◆ Set problem ◆
Reproduce the closing part of the entries exactly: the line with "Mask <item>carcinoma</item>. Return" and all lines after it, ending with the last line, and nothing else.

◆ Data entries ◆

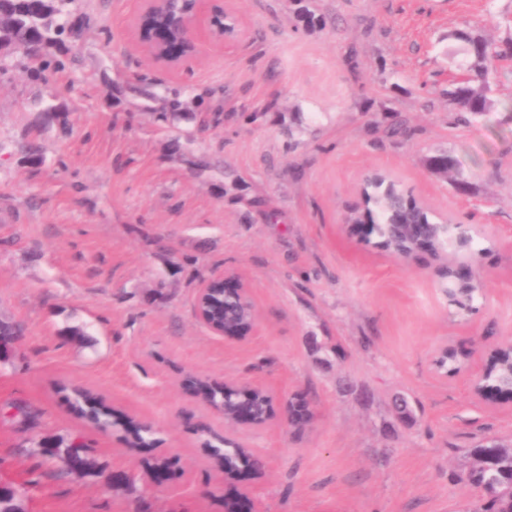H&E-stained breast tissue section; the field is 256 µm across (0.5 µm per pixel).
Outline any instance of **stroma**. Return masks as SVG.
I'll return each mask as SVG.
<instances>
[{
	"label": "stroma",
	"instance_id": "stroma-1",
	"mask_svg": "<svg viewBox=\"0 0 512 512\" xmlns=\"http://www.w3.org/2000/svg\"><path fill=\"white\" fill-rule=\"evenodd\" d=\"M224 6L243 39L177 70L132 44L139 0H76L63 71L0 61V315L24 326L0 362V480L29 512H224L204 422L266 461L244 485L263 512H461L478 498L462 479L470 448L512 441V406L470 390L483 354L512 345V67L490 74L492 108L469 123L446 91L468 62L457 31L512 37V0ZM139 80L160 95L153 112L127 90ZM173 94L194 100V120L155 119ZM441 151L465 185L428 170ZM374 173L464 225L474 311L449 305L431 254L404 260L354 229ZM221 274L248 287L250 336L195 316ZM473 344L459 372L436 370L441 349ZM189 376L304 394L314 419L229 424L185 393ZM74 387L151 426L156 445L86 422ZM13 404L35 422L9 419ZM75 436L99 475L38 452ZM195 312L199 322L208 327L214 334L219 336H233L242 338L244 336H249L253 332L255 326V319L252 321L251 327L248 331L238 325H234L233 323L229 322H225L224 324H211L208 322V314L202 313L197 307L195 308Z\"/></svg>",
	"mask_w": 512,
	"mask_h": 512
}]
</instances>
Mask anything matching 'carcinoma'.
<instances>
[{
    "instance_id": "obj_1",
    "label": "carcinoma",
    "mask_w": 512,
    "mask_h": 512,
    "mask_svg": "<svg viewBox=\"0 0 512 512\" xmlns=\"http://www.w3.org/2000/svg\"><path fill=\"white\" fill-rule=\"evenodd\" d=\"M74 0H0V9L6 16L0 19V45L13 49L12 55L26 64L35 76L52 69L62 70L66 60L52 53V49L62 44L74 27L69 21ZM456 37L467 46L470 63L466 73L476 78H484L490 73L494 60L512 59L511 45H498L486 40L470 29L458 31ZM133 96L148 103L147 111H152L149 103L160 99L154 87L149 84L130 86ZM162 111L157 120L190 121L194 119V105L174 95L163 98ZM448 102L453 106L457 119L468 122L469 117L488 112L485 88L469 81L448 86ZM363 224H370L373 235L383 249L395 252L399 248H413V240L402 231V224H423L427 227L431 242L426 250L435 255L448 253L450 233L432 222L426 208L404 195L395 184L381 180L367 183L364 189V206L358 216ZM480 291L477 284H467L460 288L448 289L457 304L464 306L473 301ZM215 303H224L225 309L236 317L248 315L250 311L239 300L222 299L218 289L212 292ZM485 383L497 390H512V365L508 360L495 362L489 369ZM195 391L204 394L212 403L224 407L230 414L246 402L255 413L262 417L268 401L260 392H252L243 399L239 390H220L193 384ZM73 406L79 414L96 427L107 429L112 426L111 413L85 390H73ZM473 465L466 474V482L477 489L479 499L465 507L462 512H512V447L500 444L495 439H487L470 450ZM210 456L216 467L224 470L241 469L250 464L251 454L235 442L222 438L220 443L210 445Z\"/></svg>"
}]
</instances>
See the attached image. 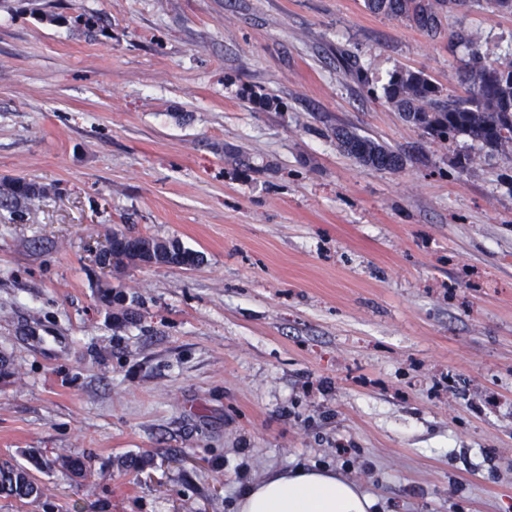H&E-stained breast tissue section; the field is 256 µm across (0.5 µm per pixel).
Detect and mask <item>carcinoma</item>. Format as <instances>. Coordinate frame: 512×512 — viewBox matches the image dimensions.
Here are the masks:
<instances>
[{"instance_id": "cac0c4a2", "label": "carcinoma", "mask_w": 512, "mask_h": 512, "mask_svg": "<svg viewBox=\"0 0 512 512\" xmlns=\"http://www.w3.org/2000/svg\"><path fill=\"white\" fill-rule=\"evenodd\" d=\"M484 6L512 14V0H363L366 11L415 27L431 38L442 35L448 13ZM454 39L455 45L468 51L460 78L462 93H448L422 71L400 69L384 87L385 100L404 122L442 144L466 136L493 151H505L512 144V61L486 62L472 32L460 30ZM336 138L349 155L377 171H398L406 161V153L367 136L341 129L336 131ZM43 194L44 189L32 182L11 179L0 185V209L21 220ZM109 243L114 268L139 261L163 266H197L202 262L198 252L176 241L116 231ZM40 493L38 483L26 470L8 460L0 461V495L25 501Z\"/></svg>"}]
</instances>
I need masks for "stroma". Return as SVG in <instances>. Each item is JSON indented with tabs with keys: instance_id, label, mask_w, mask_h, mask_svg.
I'll return each instance as SVG.
<instances>
[{
	"instance_id": "obj_1",
	"label": "stroma",
	"mask_w": 512,
	"mask_h": 512,
	"mask_svg": "<svg viewBox=\"0 0 512 512\" xmlns=\"http://www.w3.org/2000/svg\"><path fill=\"white\" fill-rule=\"evenodd\" d=\"M445 26L512 51V15ZM466 57L362 0H0V183L46 189L0 210V460L41 488L0 512H236L299 465L379 512H512V151L383 95ZM115 231L204 262L102 271ZM336 138L349 155L377 171H398L403 168L407 158L406 153L400 149L380 144L370 137L347 130H337ZM44 189L22 178L11 179L0 185V209L22 220L25 211L40 201Z\"/></svg>"
}]
</instances>
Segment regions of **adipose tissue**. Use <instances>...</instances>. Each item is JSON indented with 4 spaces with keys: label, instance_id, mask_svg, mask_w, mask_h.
<instances>
[{
    "label": "adipose tissue",
    "instance_id": "1",
    "mask_svg": "<svg viewBox=\"0 0 512 512\" xmlns=\"http://www.w3.org/2000/svg\"><path fill=\"white\" fill-rule=\"evenodd\" d=\"M375 499L326 469L286 470L245 489L238 512H374Z\"/></svg>",
    "mask_w": 512,
    "mask_h": 512
}]
</instances>
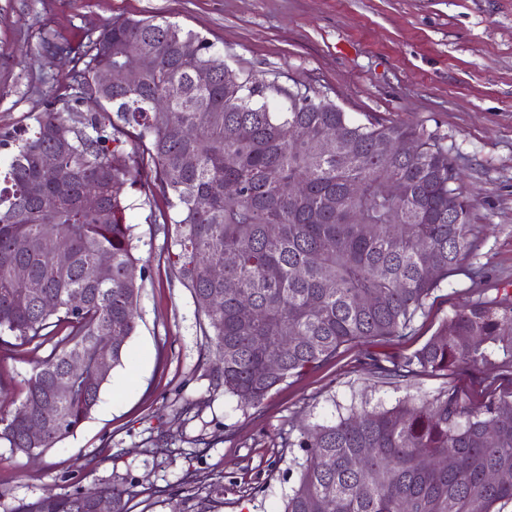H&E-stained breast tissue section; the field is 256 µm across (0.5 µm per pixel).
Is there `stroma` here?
Instances as JSON below:
<instances>
[{"label":"stroma","instance_id":"stroma-1","mask_svg":"<svg viewBox=\"0 0 512 512\" xmlns=\"http://www.w3.org/2000/svg\"><path fill=\"white\" fill-rule=\"evenodd\" d=\"M118 15L178 23L241 74L310 88L351 120L424 125L451 147L483 235L472 270L444 280L406 336L346 346L281 384L261 408L242 410L209 386L196 305L168 260L172 211L150 161L128 144L136 184L125 193L138 204L130 221L147 268L128 359L90 417L42 461L0 444V512L116 476L134 493L131 512H170L188 473L223 486L211 512H280L303 456L284 439L301 428L353 404L389 407L451 385L477 397L512 391L511 367L420 373L403 383L373 367L420 348L460 306L512 286V0H0V134L72 93L70 56L45 52L43 41L88 42ZM51 349L0 345V412L13 410ZM161 433L174 437L172 451L152 454ZM214 433L221 440L213 447L194 446Z\"/></svg>","mask_w":512,"mask_h":512}]
</instances>
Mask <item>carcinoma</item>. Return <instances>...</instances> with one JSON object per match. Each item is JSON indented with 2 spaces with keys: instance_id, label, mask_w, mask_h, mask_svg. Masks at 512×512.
Wrapping results in <instances>:
<instances>
[{
  "instance_id": "obj_1",
  "label": "carcinoma",
  "mask_w": 512,
  "mask_h": 512,
  "mask_svg": "<svg viewBox=\"0 0 512 512\" xmlns=\"http://www.w3.org/2000/svg\"><path fill=\"white\" fill-rule=\"evenodd\" d=\"M137 47L150 62L128 86L95 81L97 69ZM74 59L68 79L78 92L0 135V344L7 343L3 334L17 347L54 341L19 404L0 415V443L15 453L40 459L72 435L108 381L97 375L99 363L122 365L136 332L146 266L134 254V203L122 196L131 177L128 142L144 147L174 211L169 262L200 313L215 357L211 385L242 408H260L276 386L344 346L406 335L434 291L479 247L473 204L458 185L450 149L421 125L354 123L307 89L243 76L206 38L156 16L112 19ZM269 89L288 100L284 111L269 110ZM88 96L94 112L82 110ZM331 127L336 152L326 153L320 145ZM187 128L196 134L186 136ZM389 141L415 142L417 151L389 154ZM48 153L59 161L52 182L41 176ZM187 155L195 158L188 168ZM391 181L399 194L389 192ZM227 182L238 191L224 192ZM290 182L300 187L295 196ZM91 189L95 206L86 203ZM48 239L66 241V263L46 258ZM18 240L26 242L22 251ZM102 253L112 256L107 269L98 266ZM212 265L224 266V282L210 278ZM30 281L40 284L35 294L26 291ZM75 293L85 298L79 309L69 306ZM208 299L219 304L208 308ZM366 299L371 304L361 305ZM248 307L255 315L243 314ZM107 336L120 341L104 352L99 342ZM77 348L86 373L70 377L66 357ZM277 352L281 369L273 374L265 359ZM505 366L512 367L507 292L455 310L421 348L380 373L404 380ZM50 399L60 419L33 439L25 424ZM489 425L496 426L491 442ZM286 445L303 456L282 512H505L512 505V483L485 481L491 470H512V392L475 402L450 386L392 408L353 405ZM367 448L375 464L365 478L350 460ZM100 492L112 498V512H130L122 477L48 490L11 512H92ZM187 492L198 512H208L219 487L194 479Z\"/></svg>"
}]
</instances>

◆ Reply ◆
Mask <item>carcinoma</item>. Return <instances>...</instances> with one JSON object per match. Each item is JSON indented with 2 spaces with keys: instance_id, label, mask_w, mask_h, mask_svg. Masks at 512×512.
Wrapping results in <instances>:
<instances>
[{
  "instance_id": "obj_1",
  "label": "carcinoma",
  "mask_w": 512,
  "mask_h": 512,
  "mask_svg": "<svg viewBox=\"0 0 512 512\" xmlns=\"http://www.w3.org/2000/svg\"><path fill=\"white\" fill-rule=\"evenodd\" d=\"M137 47L150 62L128 86L95 81L97 69ZM74 59L68 79L78 92L0 135V344L7 343L3 334L17 347L54 341L19 404L0 415V443L15 453L40 459L72 435L108 381L97 375L99 363L122 365L136 332L146 266L134 254V203L122 196L131 177L128 142L144 147L174 211L169 262L200 313L215 357L211 385L242 408H260L276 386L344 346L406 335L434 291L479 247L473 204L458 185L450 149L421 125L354 123L307 89L243 76L206 38L156 16L112 19ZM269 89L288 100L284 111L269 110ZM88 96L94 112L82 110ZM331 127L336 152L326 153L320 145ZM187 128L196 134L186 136ZM389 141L415 142L417 151L389 154ZM48 153L59 161L52 182L41 176ZM187 155L195 158L188 168ZM391 181L399 194L389 192ZM227 182L238 191L224 192ZM290 182L300 187L295 196ZM91 189L95 206L86 203ZM48 239L66 241V263L46 258ZM18 240L26 242L22 251ZM102 253L112 256L107 269L98 266ZM212 265L224 266V282L210 278ZM30 281L40 284L35 294L26 291ZM75 293L85 298L79 309L69 306ZM208 299L219 304L208 308ZM366 299L371 304L361 305ZM248 307L255 315L243 314ZM107 336L120 341L104 352L99 342ZM77 348L86 373L70 377L66 357ZM277 352L281 369L273 374L265 359ZM505 366L512 367L507 292L455 310L421 348L380 373L404 380ZM50 399L60 419L33 439L25 424ZM489 425L496 426L491 442ZM286 445L303 456L282 512H505L512 505V483L485 481L491 470H512V392L475 402L450 386L392 408L353 405ZM367 448L375 464L365 478L350 460ZM100 492L112 498V512H130L122 477L48 490L11 512H92ZM187 492L198 512H208L219 487L194 479Z\"/></svg>"
}]
</instances>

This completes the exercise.